(Entries provided begins)

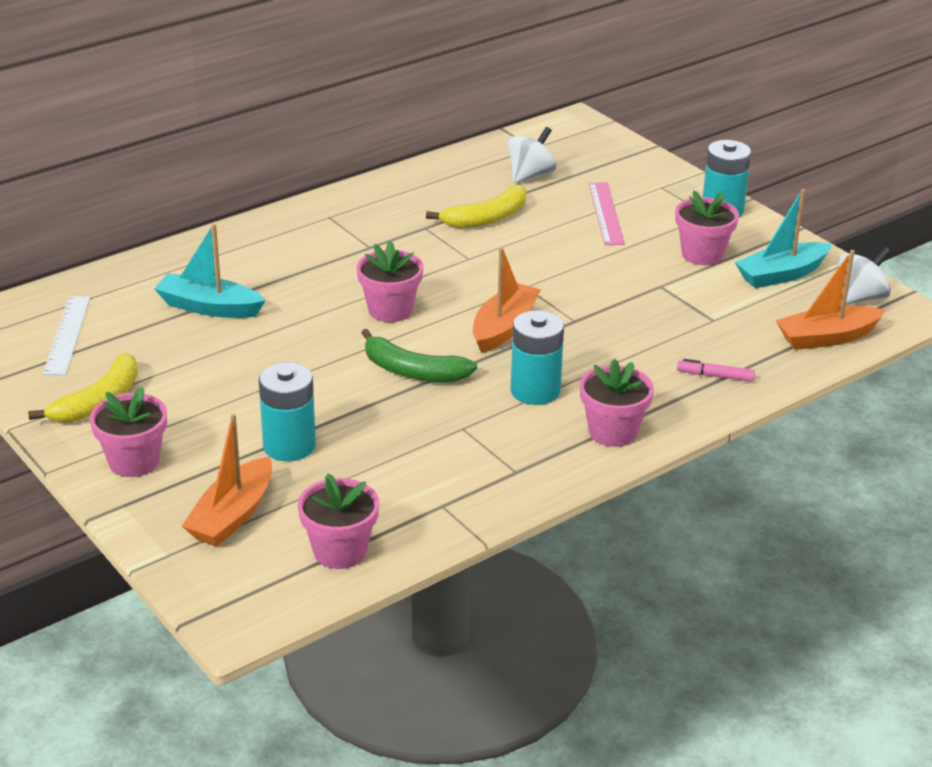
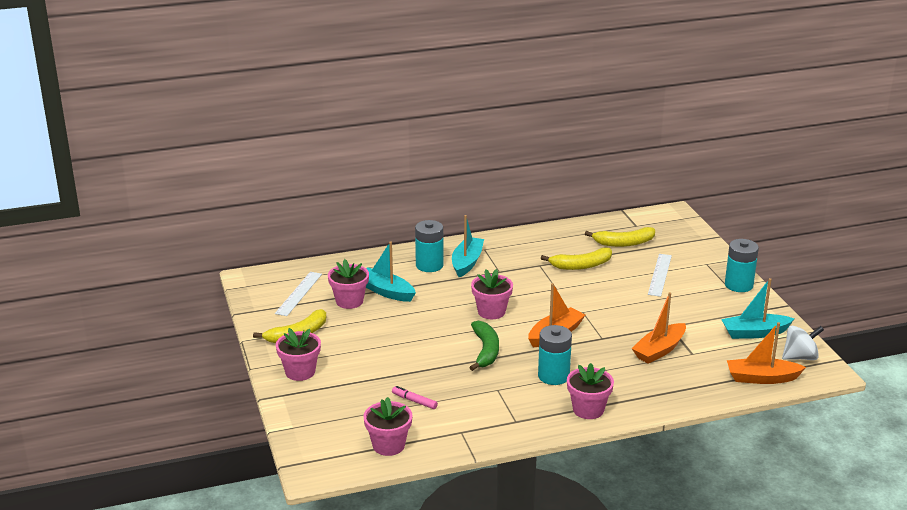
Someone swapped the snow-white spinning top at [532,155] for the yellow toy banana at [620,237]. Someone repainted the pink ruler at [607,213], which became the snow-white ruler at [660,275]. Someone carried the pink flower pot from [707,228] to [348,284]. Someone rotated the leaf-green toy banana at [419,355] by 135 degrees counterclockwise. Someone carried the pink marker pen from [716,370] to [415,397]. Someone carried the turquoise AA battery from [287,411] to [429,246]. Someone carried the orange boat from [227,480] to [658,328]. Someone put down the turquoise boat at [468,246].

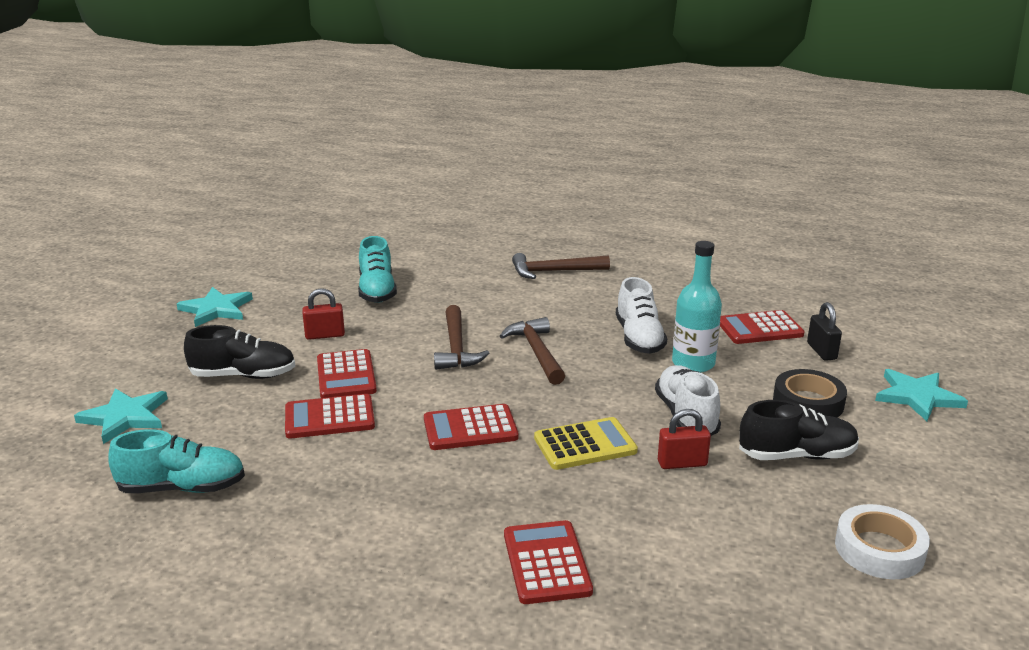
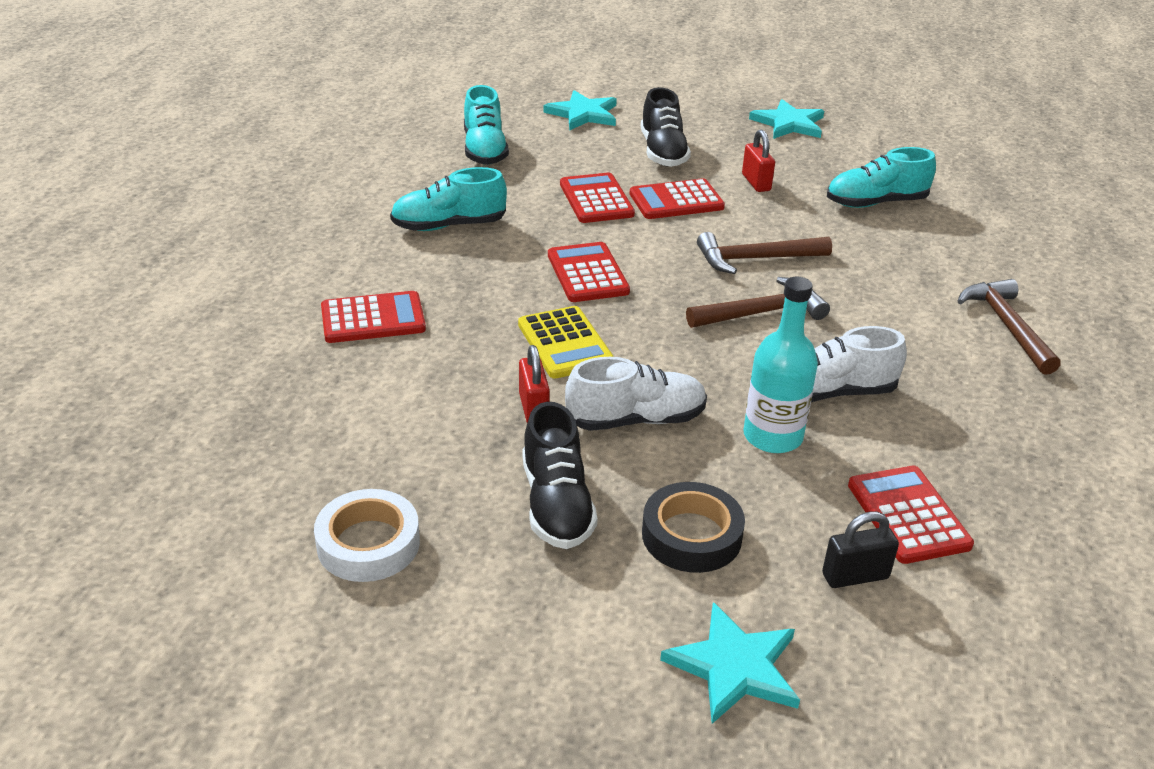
Someone put down the turquoise lace-up shoe at [448,199].

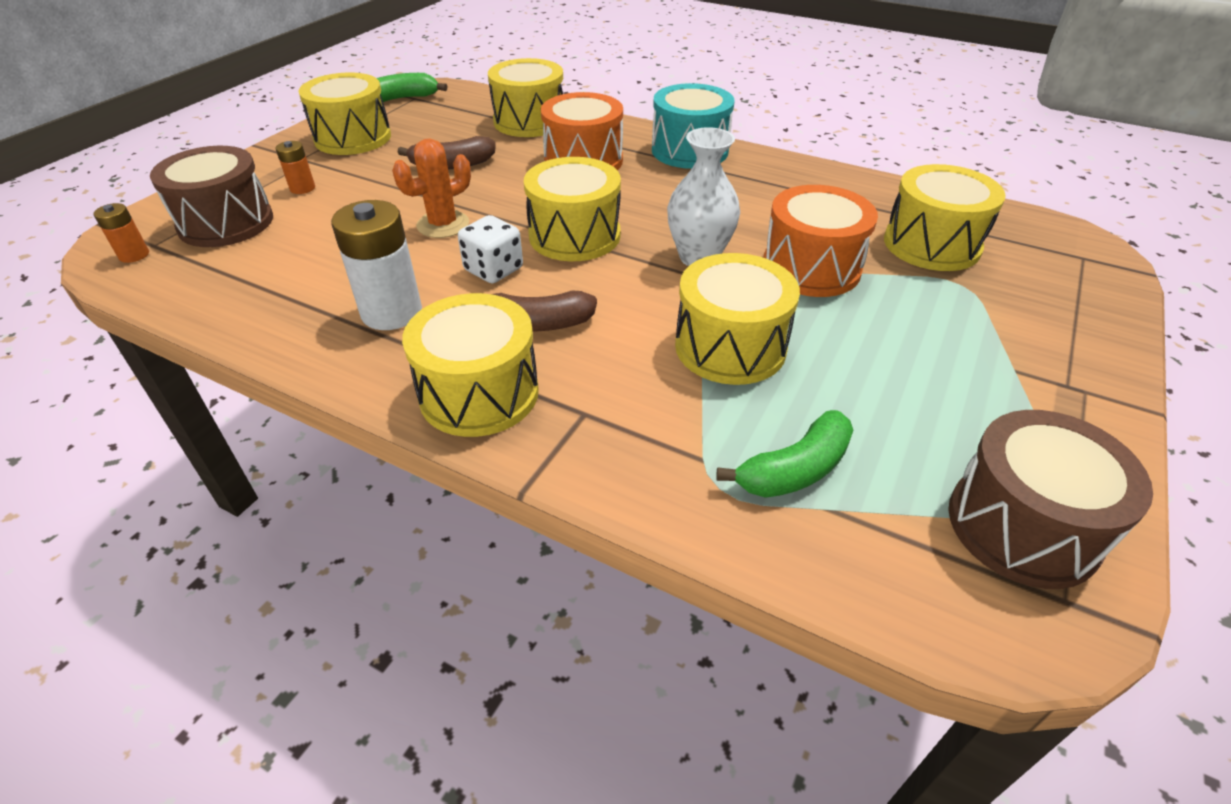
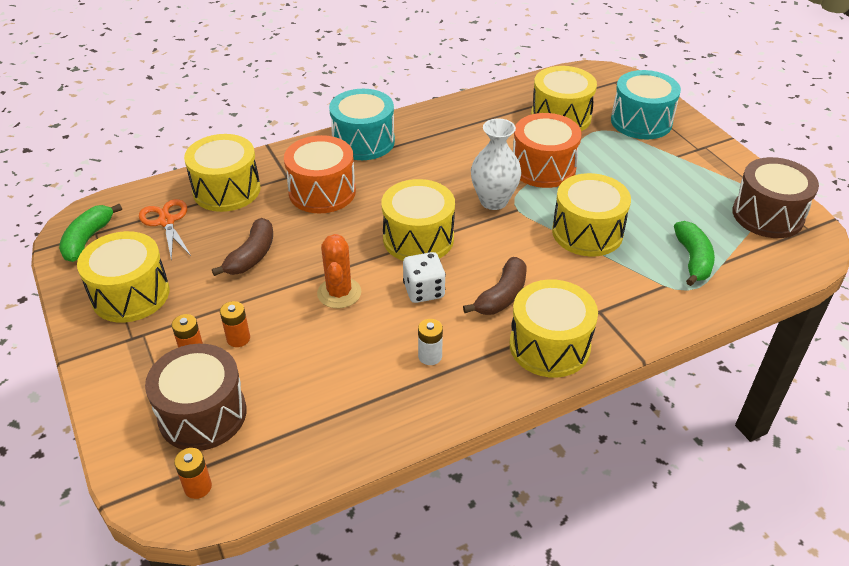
Someone scaled the snow-white AA battery at [376,265] by 0.51. Someone put down the turquoise toy drum at [646,104]. Someone put down the orange pair of scissors at [165,230]. Someone put down the orange AA battery at [235,324].

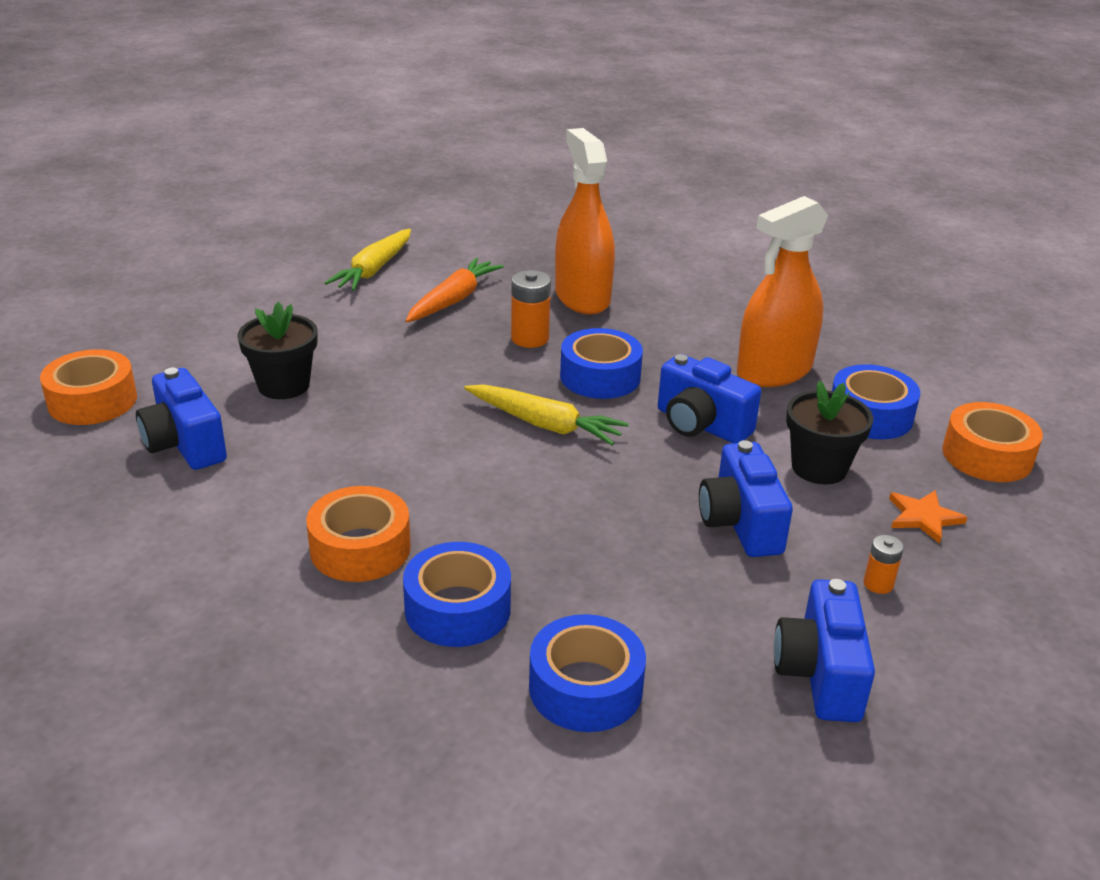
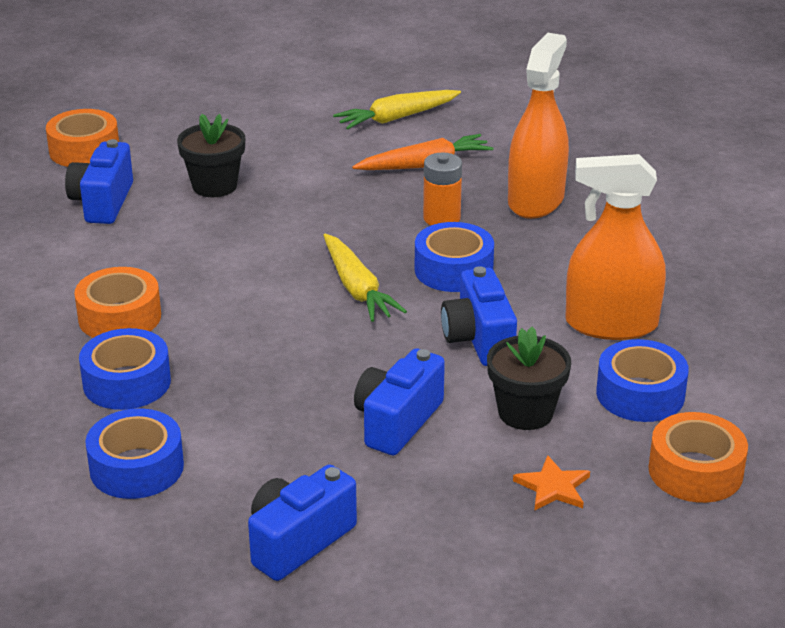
Someone took away the orange AA battery at [883,564].

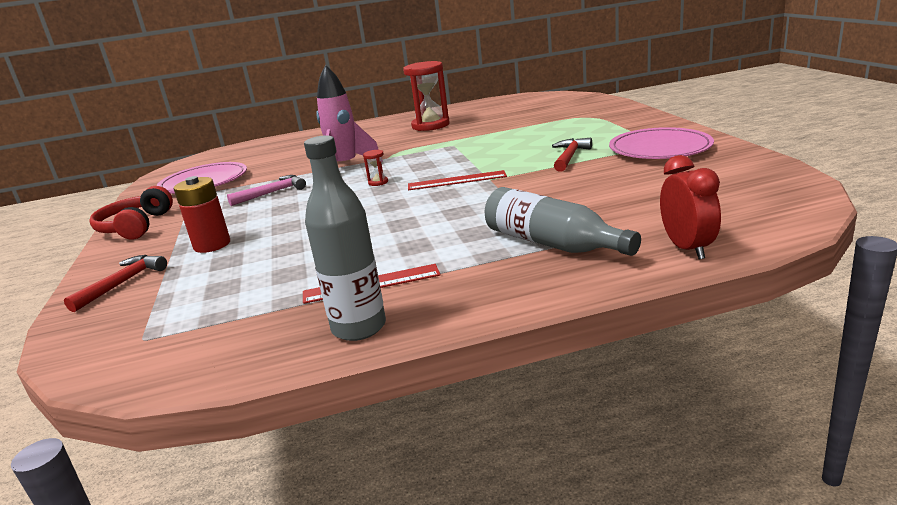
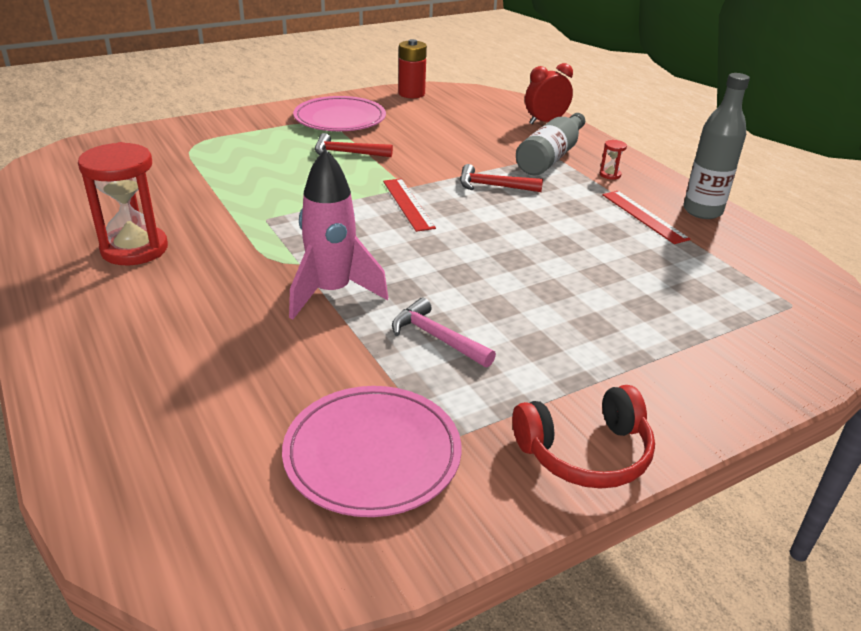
Someone carried the red sandglass from [375,167] to [613,160]. Someone carried the red AA battery from [202,214] to [412,68]. Someone carried the red claw hammer from [115,283] to [501,178].

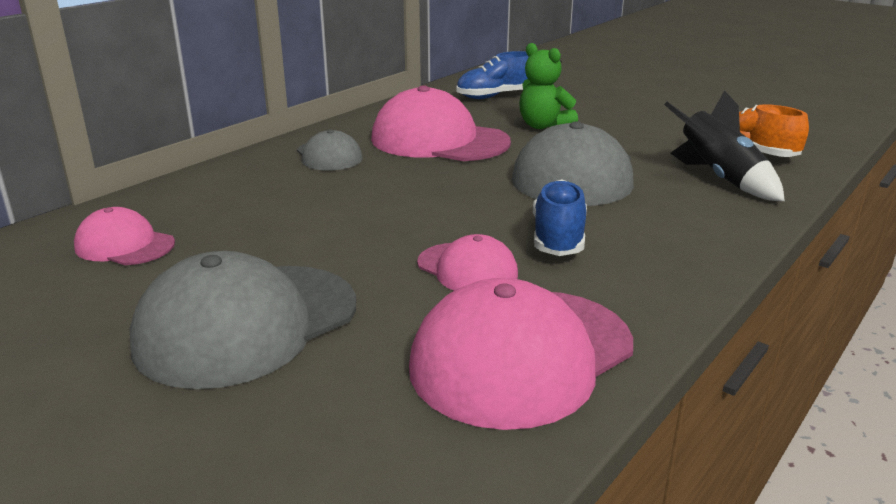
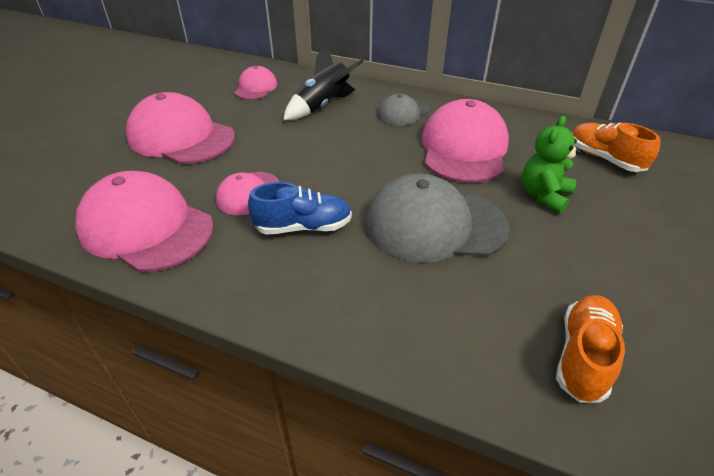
Someone repainted the royal blue lace-up shoe at [493,75], which became the orange lace-up shoe at [616,147]. Someone carried the jet-black rocket from [724,145] to [323,82]. Someone repainted the grey baseball cap at [243,320], which became the pink baseball cap at [180,128].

(Entries provided ends)

# Exercise brief
An exact retyping of the entries, without images, is the required answer.

# Response to this task
Someone swapped the snow-white spinning top at [532,155] for the yellow toy banana at [620,237]. Someone repainted the pink ruler at [607,213], which became the snow-white ruler at [660,275]. Someone carried the pink flower pot from [707,228] to [348,284]. Someone rotated the leaf-green toy banana at [419,355] by 135 degrees counterclockwise. Someone carried the pink marker pen from [716,370] to [415,397]. Someone carried the turquoise AA battery from [287,411] to [429,246]. Someone carried the orange boat from [227,480] to [658,328]. Someone put down the turquoise boat at [468,246].

Someone put down the turquoise lace-up shoe at [448,199].

Someone scaled the snow-white AA battery at [376,265] by 0.51. Someone put down the turquoise toy drum at [646,104]. Someone put down the orange pair of scissors at [165,230]. Someone put down the orange AA battery at [235,324].

Someone took away the orange AA battery at [883,564].

Someone carried the red sandglass from [375,167] to [613,160]. Someone carried the red AA battery from [202,214] to [412,68]. Someone carried the red claw hammer from [115,283] to [501,178].

Someone repainted the royal blue lace-up shoe at [493,75], which became the orange lace-up shoe at [616,147]. Someone carried the jet-black rocket from [724,145] to [323,82]. Someone repainted the grey baseball cap at [243,320], which became the pink baseball cap at [180,128].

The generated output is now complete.